Modification records:
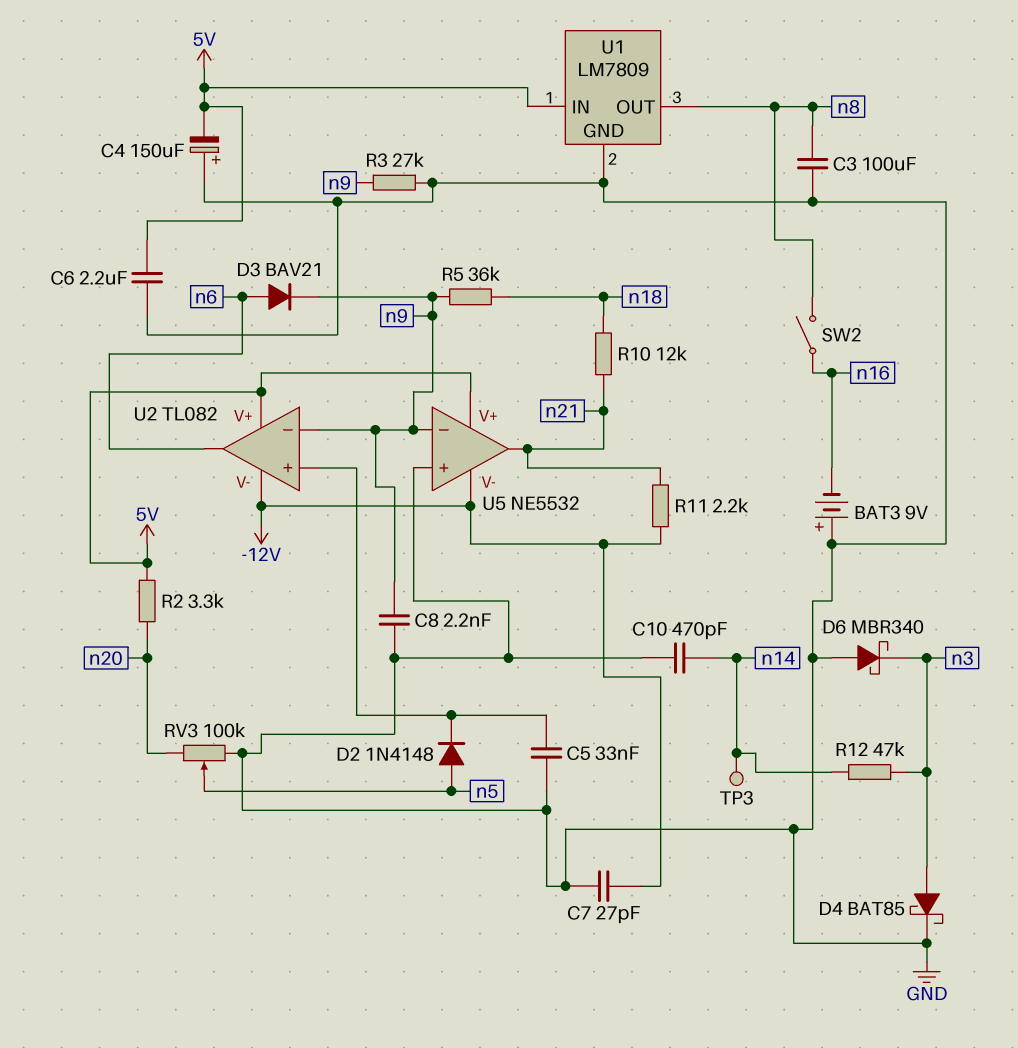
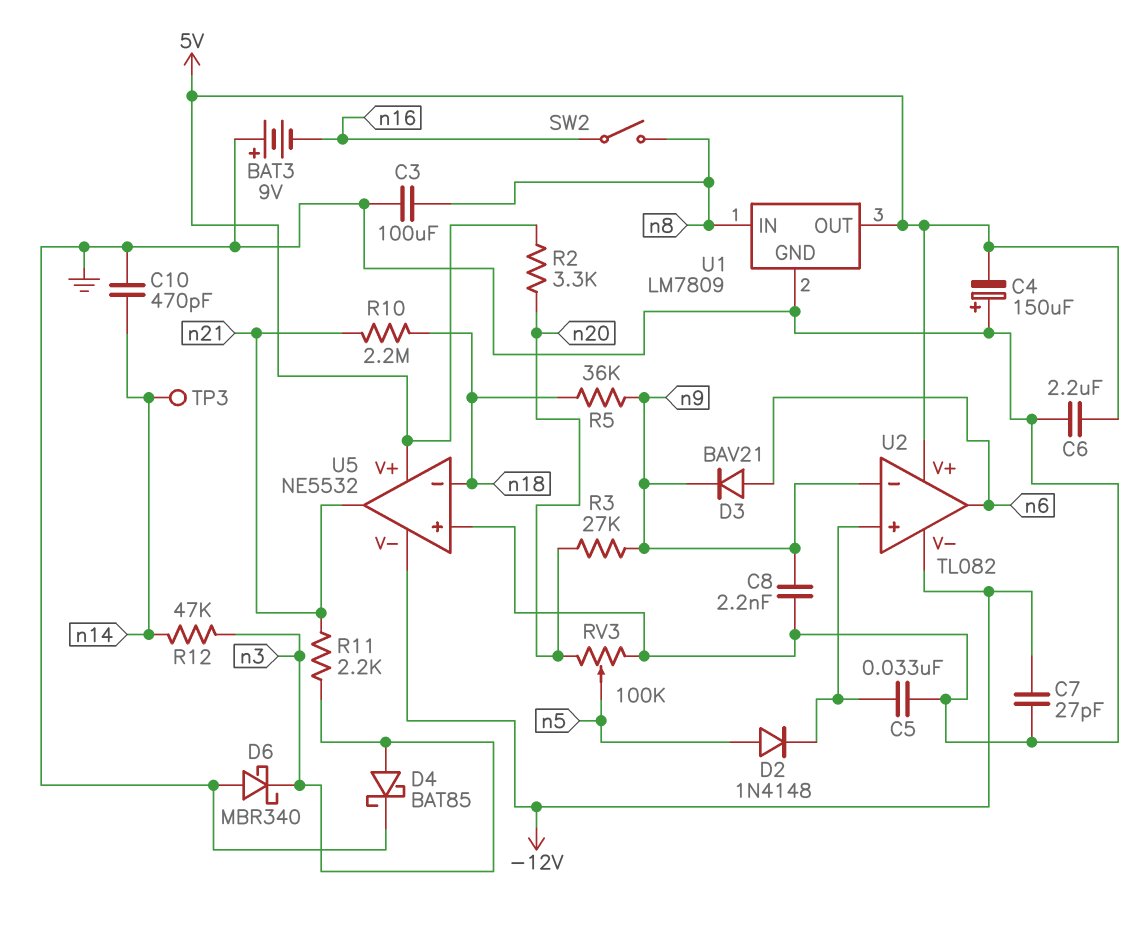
R3: 27k (GND, n9) -> 27k (n9, n20)
R10: 12k (n18, n21) -> 2.2M (n18, n21)
R11: 2.2k (-12V, n21) -> 2.2k (n3, n21)
U1 pin IN: 5V -> n8
U1 pin OUT: n8 -> 5V
U5 pin in-: n9 -> n18

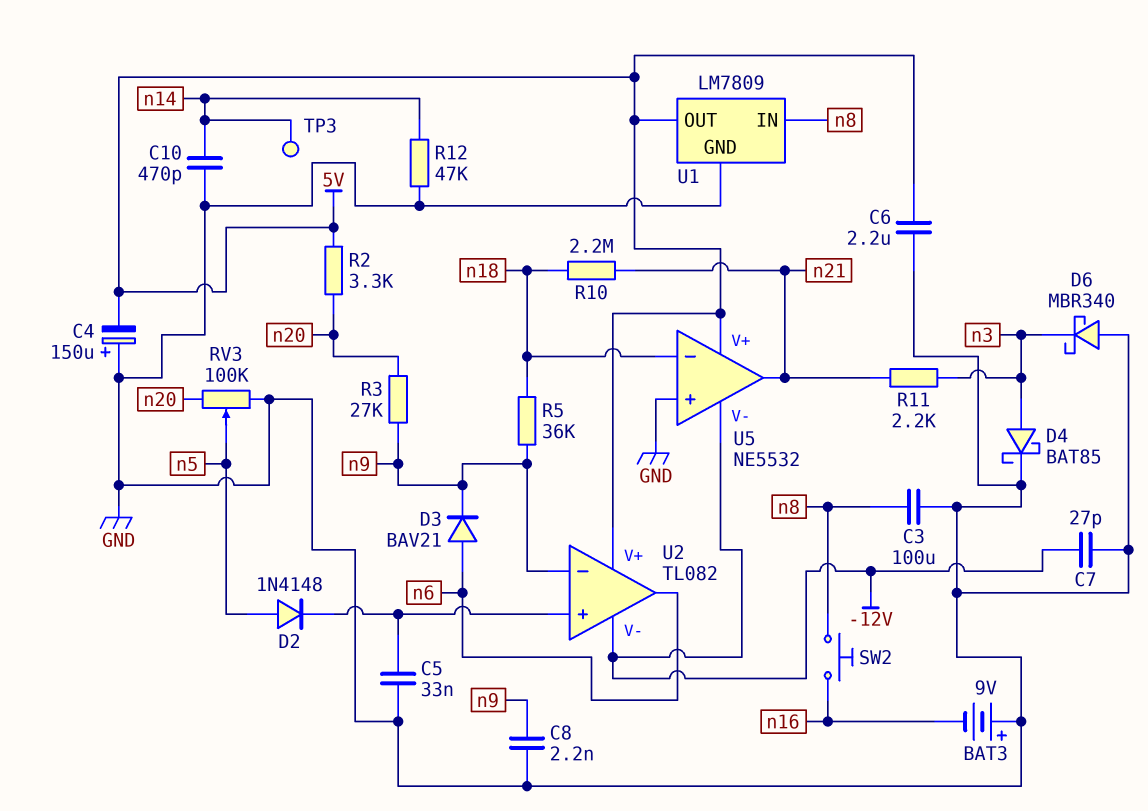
R12: 47k (n3, n14) -> 47k (GND, n14)
SW2: switch (n8, n16) -> button (n8, n16)

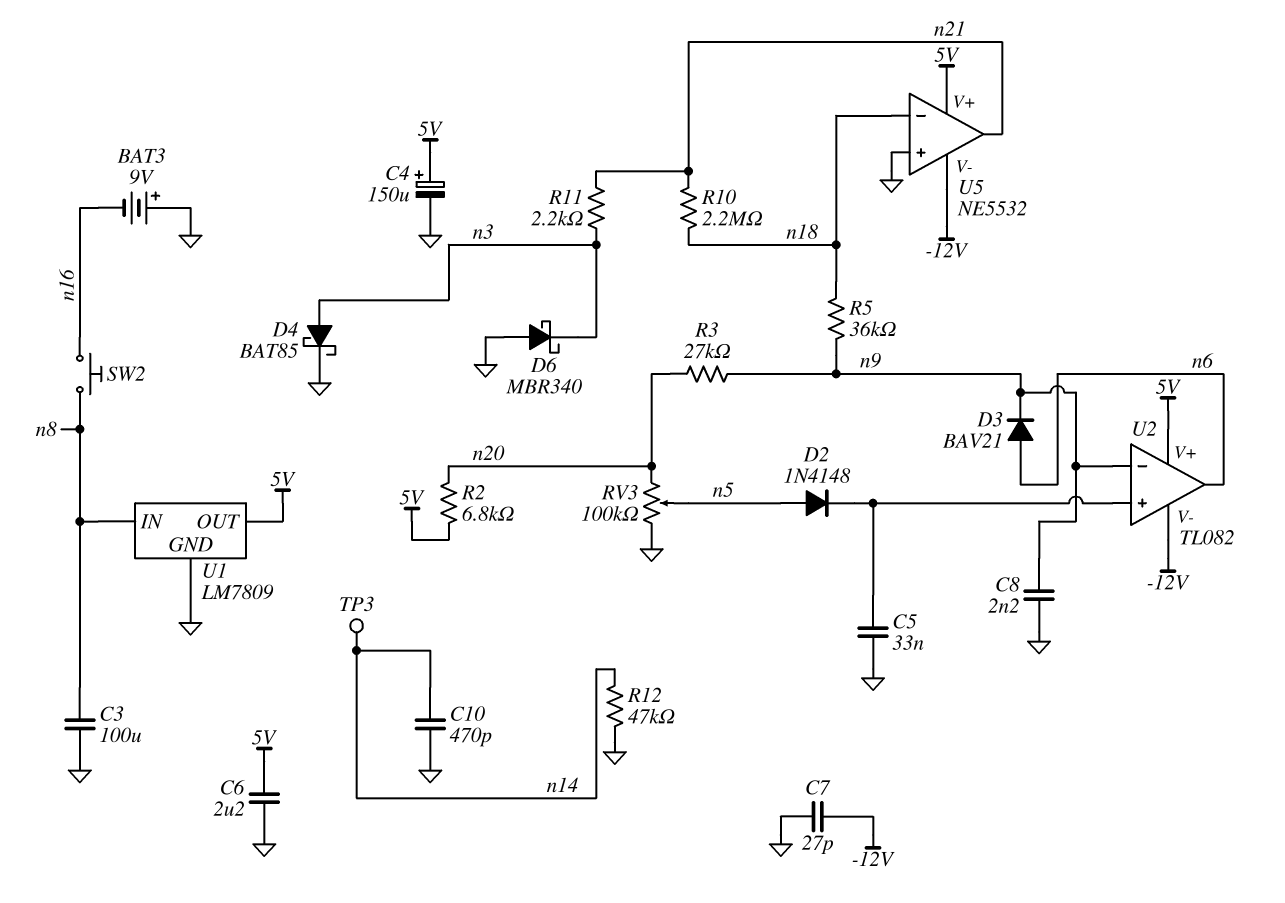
C4: 150uF (plus GND, minus 5V) -> 150uF (plus 5V, minus GND)
R2: 3.3k (5V, n20) -> 6.8k (5V, n20)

# Exercise prompt
Retype the whole of the data verbatim. Skip every picture.

# Reply to the exercise
R3: 27k (GND, n9) -> 27k (n9, n20)
R10: 12k (n18, n21) -> 2.2M (n18, n21)
R11: 2.2k (-12V, n21) -> 2.2k (n3, n21)
U1 pin IN: 5V -> n8
U1 pin OUT: n8 -> 5V
U5 pin in-: n9 -> n18

R12: 47k (n3, n14) -> 47k (GND, n14)
SW2: switch (n8, n16) -> button (n8, n16)

C4: 150uF (plus GND, minus 5V) -> 150uF (plus 5V, minus GND)
R2: 3.3k (5V, n20) -> 6.8k (5V, n20)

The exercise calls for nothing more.